In the listing below, how many lines include "none"? Give the number and no other text.

══════

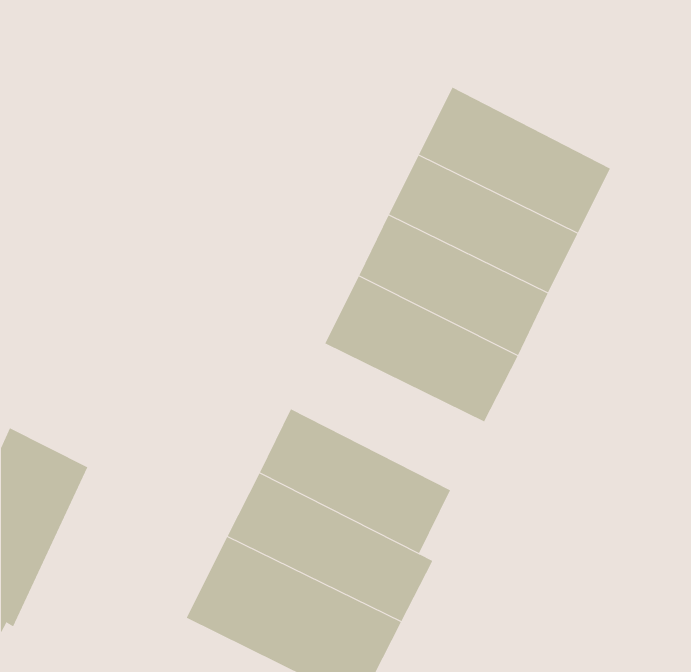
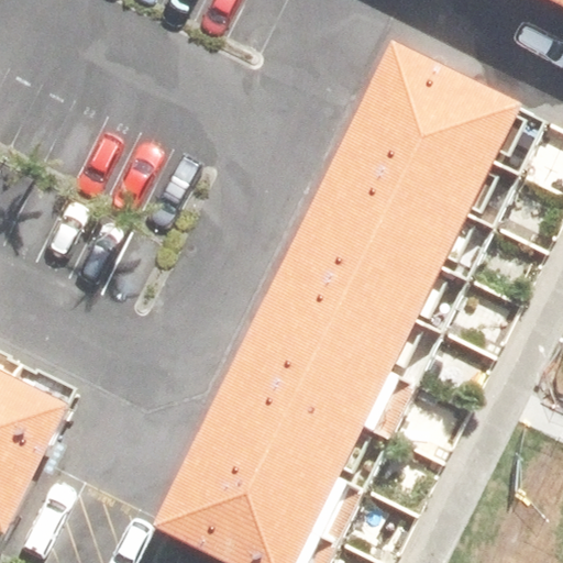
building: none -> [368,36,523,154]
building: none -> [238,296,395,415]

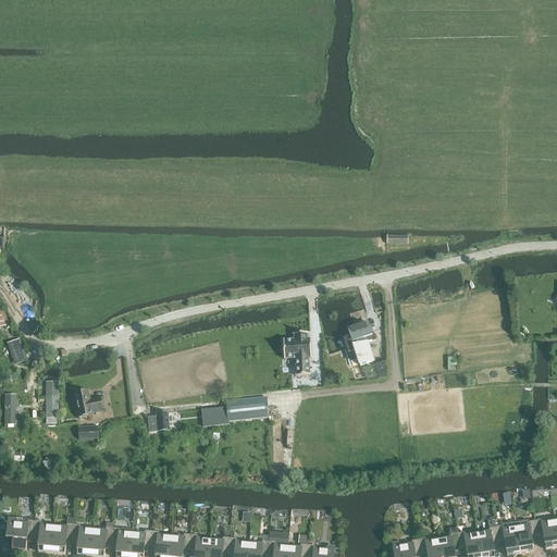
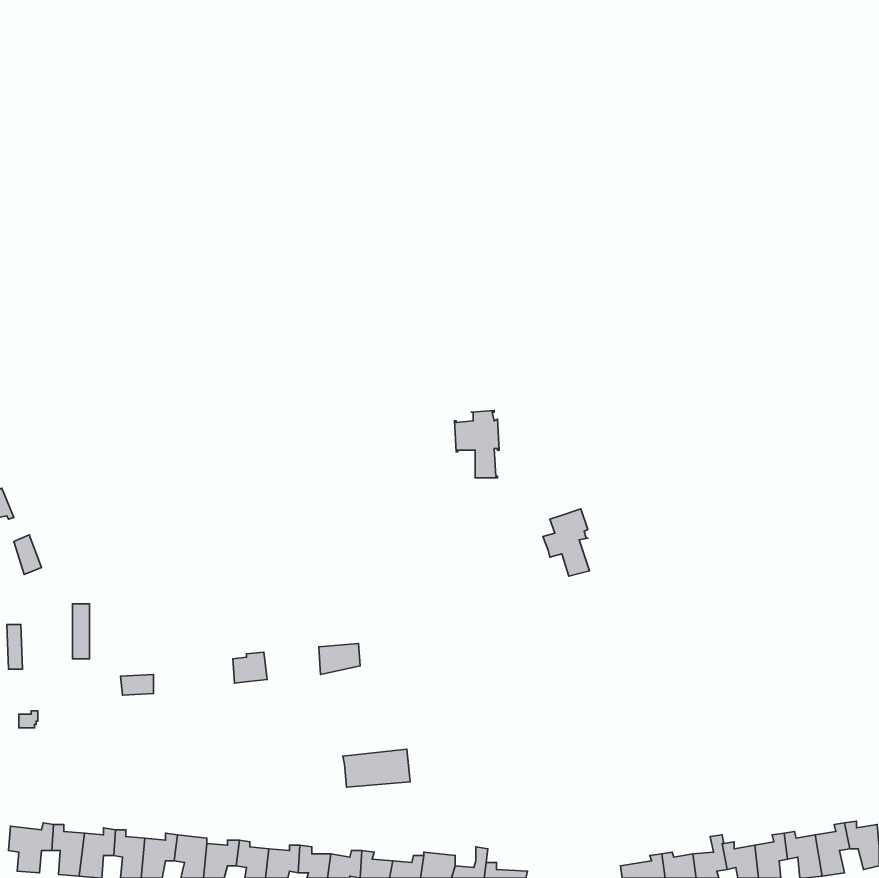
building: [282,332,310,374] -> [454,410,499,478]
building: [73,389,101,416] -> none
building: [225,396,268,420] -> [343,749,410,787]

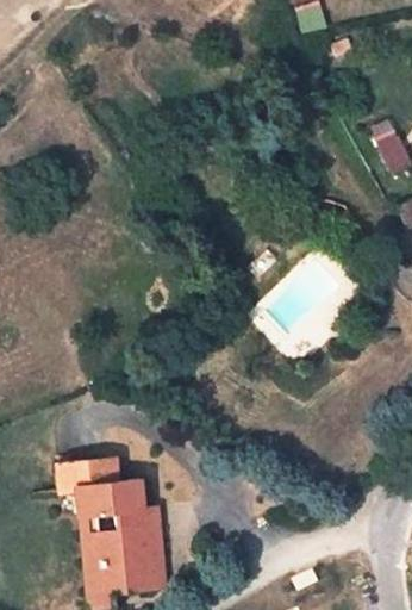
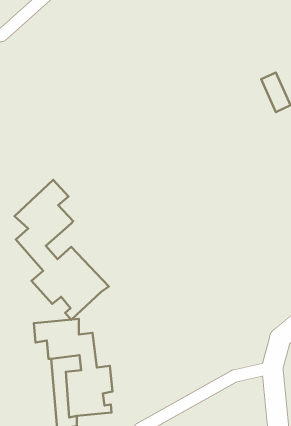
building: none -> [14,180,109,320]

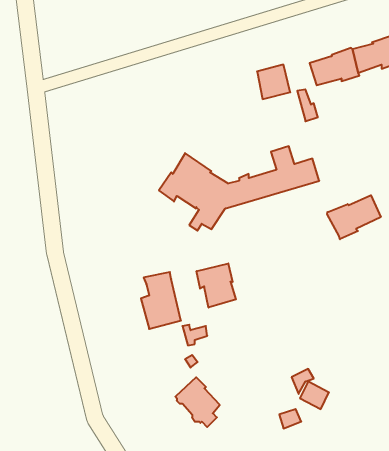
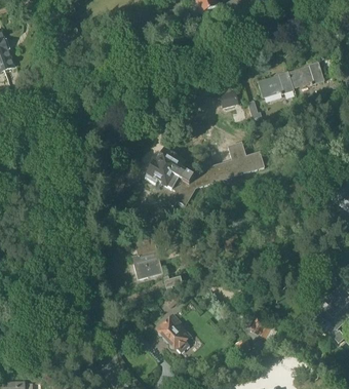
building: [327,195,381,239] -> none
building: [197,263,236,308] -> none

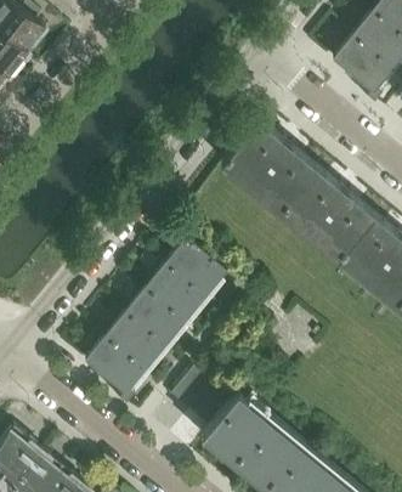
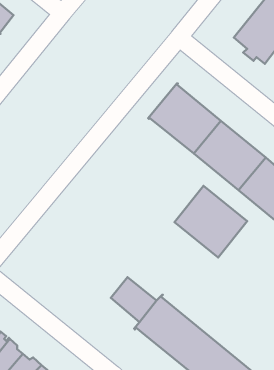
building: [85,237,227,394] -> none
building: none -> [175,186,247,258]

══════

### Reply to the exercise
8